Coordinate-based object records =>
- - -
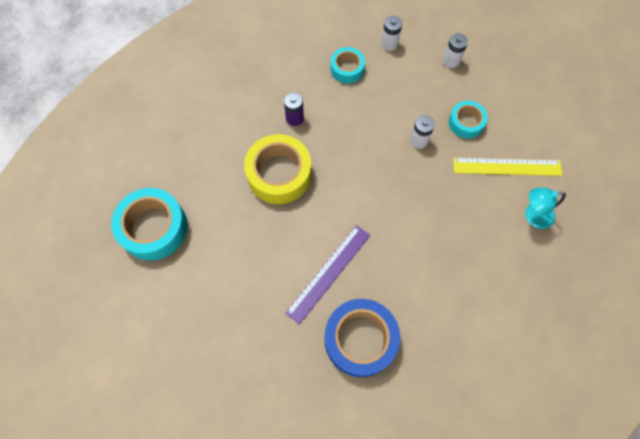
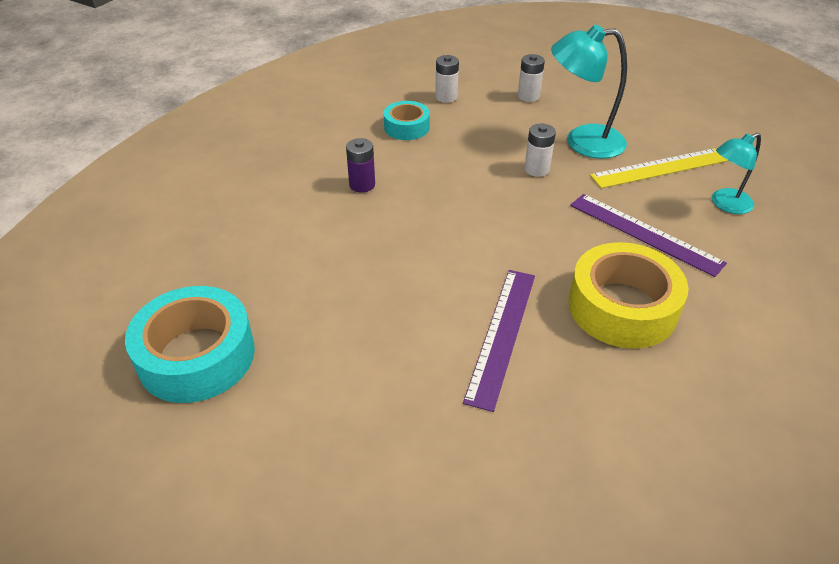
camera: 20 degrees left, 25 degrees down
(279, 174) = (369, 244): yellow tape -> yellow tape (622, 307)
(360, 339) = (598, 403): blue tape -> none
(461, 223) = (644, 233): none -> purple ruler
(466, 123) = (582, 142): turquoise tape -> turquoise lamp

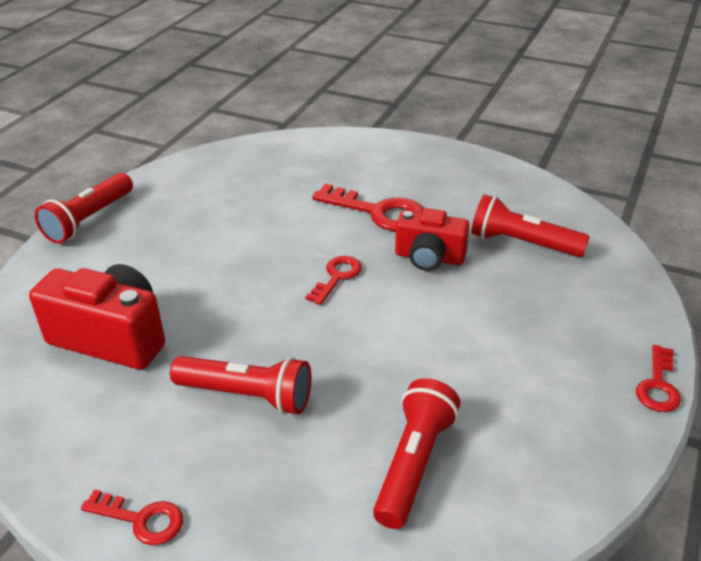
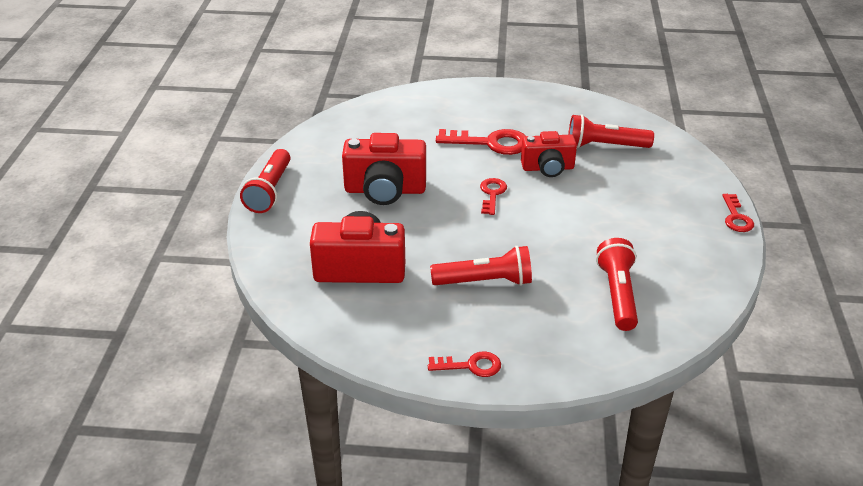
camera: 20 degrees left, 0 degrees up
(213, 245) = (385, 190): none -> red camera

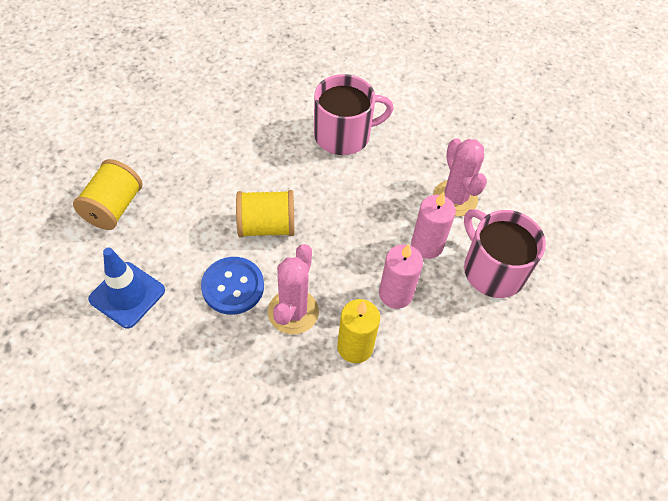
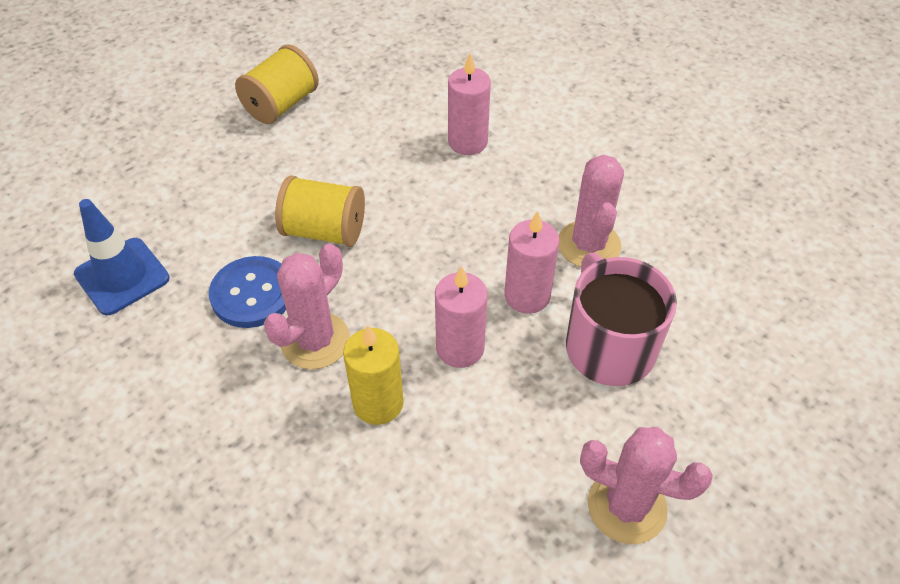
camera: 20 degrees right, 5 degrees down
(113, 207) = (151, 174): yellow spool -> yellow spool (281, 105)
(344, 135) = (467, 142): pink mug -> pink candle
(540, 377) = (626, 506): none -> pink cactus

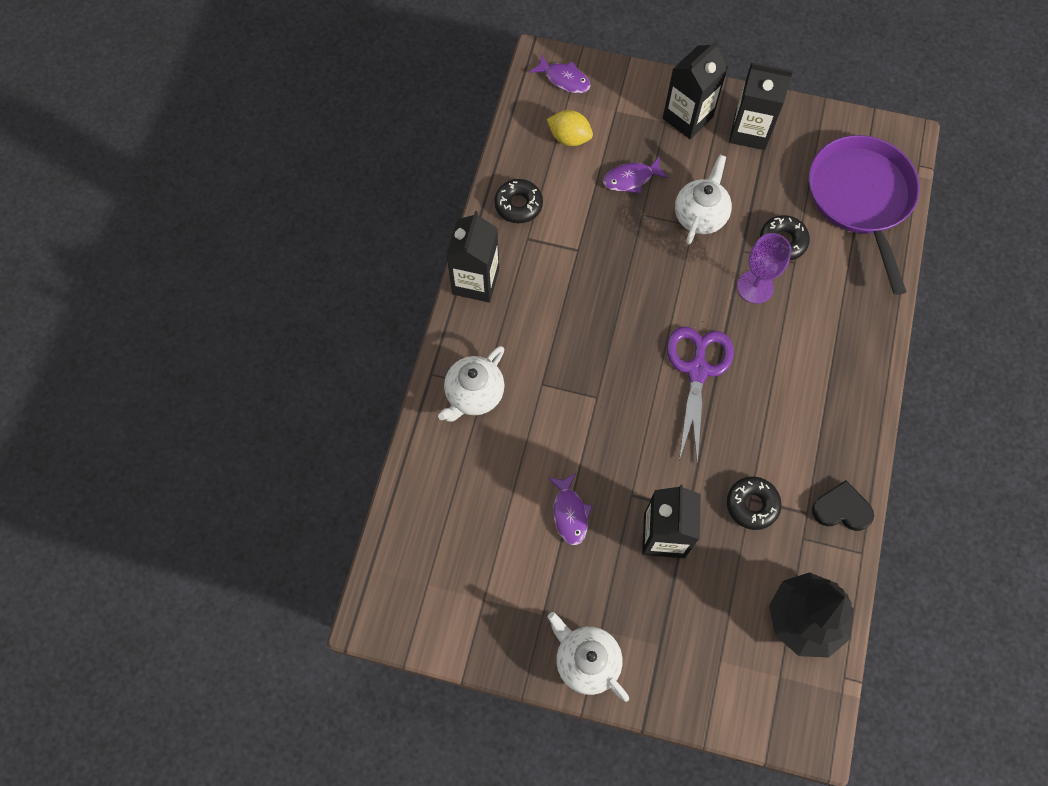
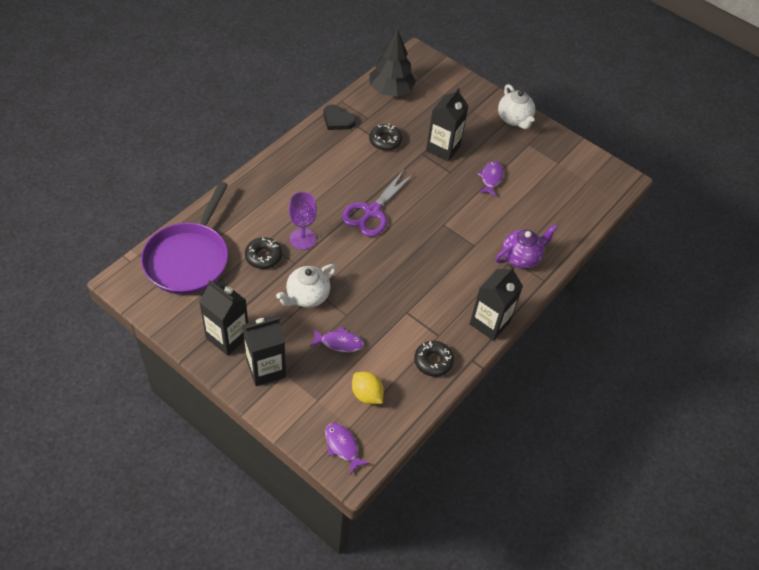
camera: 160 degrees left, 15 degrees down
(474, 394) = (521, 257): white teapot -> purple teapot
- - -
Hand back the data exactly as it appears, with all pictures cut.

camera: 20 degrees left, 25 degrees down
(279, 174) = (369, 244): yellow tape -> yellow tape (622, 307)
(360, 339) = (598, 403): blue tape -> none
(461, 223) = (644, 233): none -> purple ruler
(466, 123) = (582, 142): turquoise tape -> turquoise lamp

camera: 20 degrees left, 0 degrees up
(213, 245) = (385, 190): none -> red camera

camera: 20 degrees right, 5 degrees down
(113, 207) = (151, 174): yellow spool -> yellow spool (281, 105)
(344, 135) = (467, 142): pink mug -> pink candle
(540, 377) = (626, 506): none -> pink cactus

camera: 160 degrees left, 15 degrees down
(474, 394) = (521, 257): white teapot -> purple teapot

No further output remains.